▸ **Problem**:
Copy the entries below exactly. Images do not belong in the copy.

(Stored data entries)
* * * * *
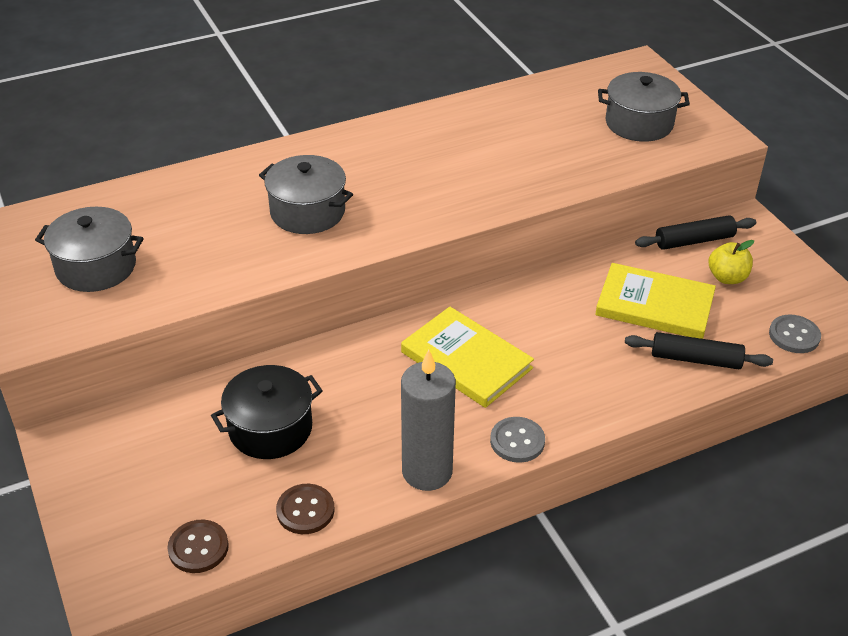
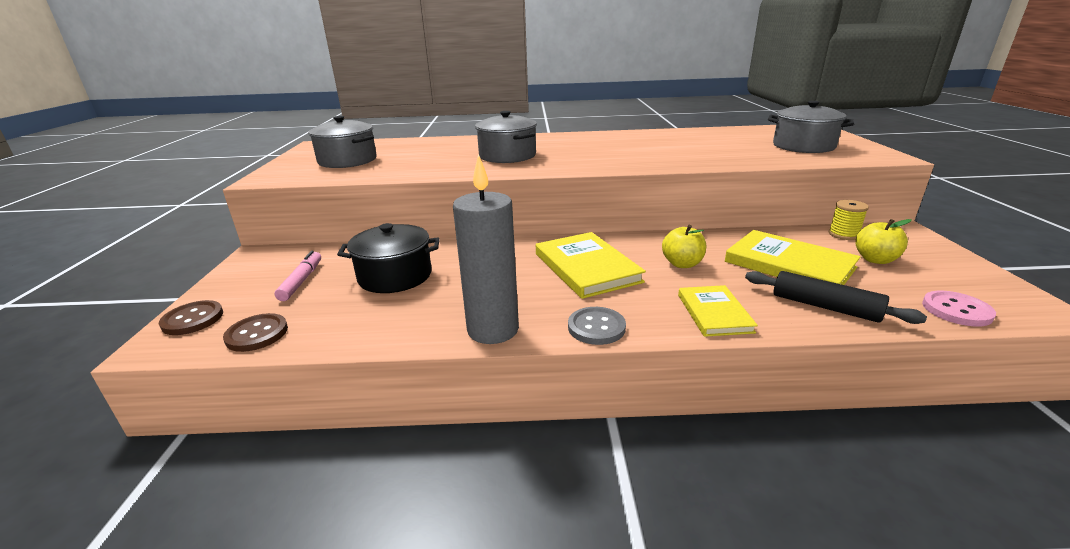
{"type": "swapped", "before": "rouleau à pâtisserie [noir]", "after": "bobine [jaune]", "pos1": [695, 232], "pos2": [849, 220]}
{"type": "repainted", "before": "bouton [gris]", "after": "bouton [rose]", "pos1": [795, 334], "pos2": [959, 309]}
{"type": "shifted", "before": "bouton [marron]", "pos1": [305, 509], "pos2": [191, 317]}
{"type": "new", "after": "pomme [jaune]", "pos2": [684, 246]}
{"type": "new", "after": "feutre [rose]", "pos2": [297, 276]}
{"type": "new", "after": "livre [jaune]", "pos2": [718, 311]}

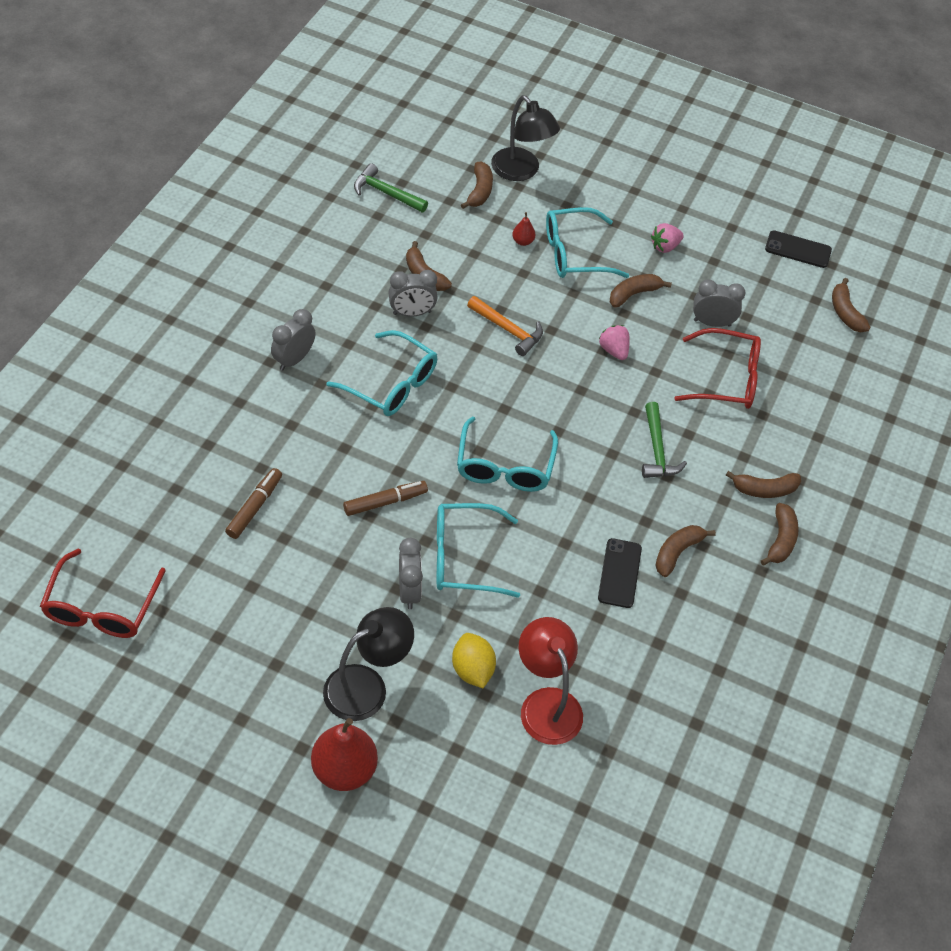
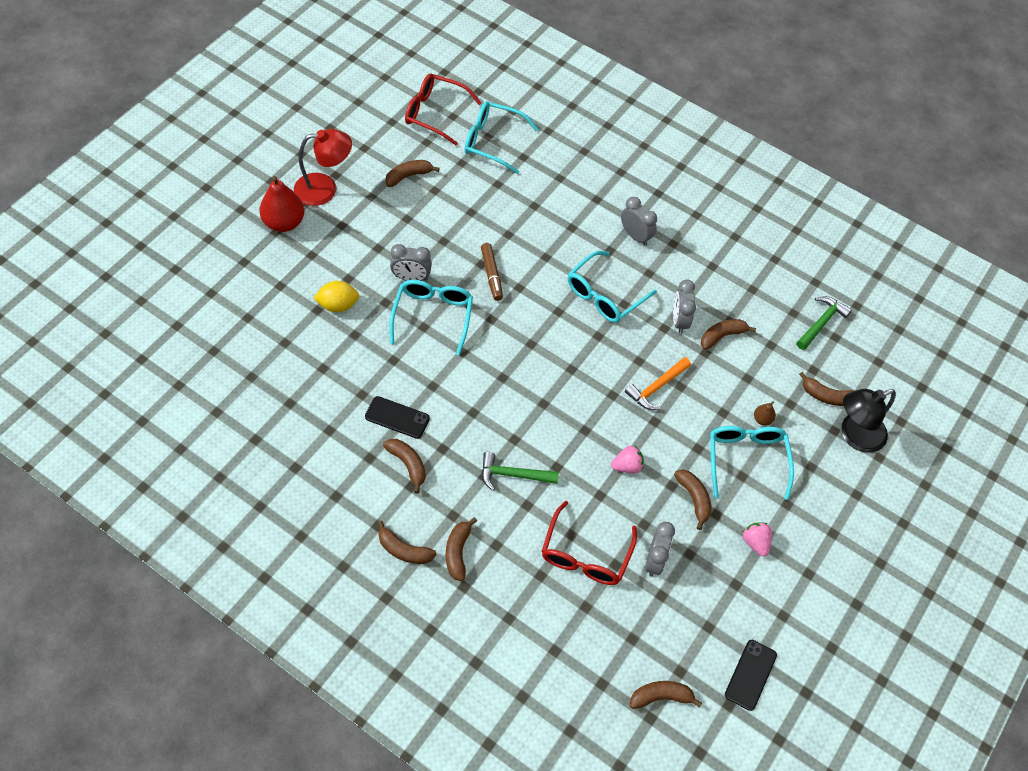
{"type": "repainted", "before": "poire [rouge]", "after": "poire [marron]", "pos1": [523, 229], "pos2": [765, 413]}
{"type": "shifted", "before": "lunettes [turquoise]", "pos1": [507, 454], "pos2": [501, 137]}
{"type": "gone", "before": "feutre [marron]", "pos1": [253, 503]}
{"type": "gone", "before": "lampe [noir]", "pos1": [368, 664]}
{"type": "shifted", "before": "lampe [rouge]", "pos1": [551, 681], "pos2": [323, 167]}
{"type": "new", "after": "banane [marron]", "pos2": [412, 173]}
* * * * *
▸ **Solution for this exercise**:
{"type": "swapped", "before": "rouleau à pâtisserie [noir]", "after": "bobine [jaune]", "pos1": [695, 232], "pos2": [849, 220]}
{"type": "repainted", "before": "bouton [gris]", "after": "bouton [rose]", "pos1": [795, 334], "pos2": [959, 309]}
{"type": "shifted", "before": "bouton [marron]", "pos1": [305, 509], "pos2": [191, 317]}
{"type": "new", "after": "pomme [jaune]", "pos2": [684, 246]}
{"type": "new", "after": "feutre [rose]", "pos2": [297, 276]}
{"type": "new", "after": "livre [jaune]", "pos2": [718, 311]}

{"type": "repainted", "before": "poire [rouge]", "after": "poire [marron]", "pos1": [523, 229], "pos2": [765, 413]}
{"type": "shifted", "before": "lunettes [turquoise]", "pos1": [507, 454], "pos2": [501, 137]}
{"type": "gone", "before": "feutre [marron]", "pos1": [253, 503]}
{"type": "gone", "before": "lampe [noir]", "pos1": [368, 664]}
{"type": "shifted", "before": "lampe [rouge]", "pos1": [551, 681], "pos2": [323, 167]}
{"type": "new", "after": "banane [marron]", "pos2": [412, 173]}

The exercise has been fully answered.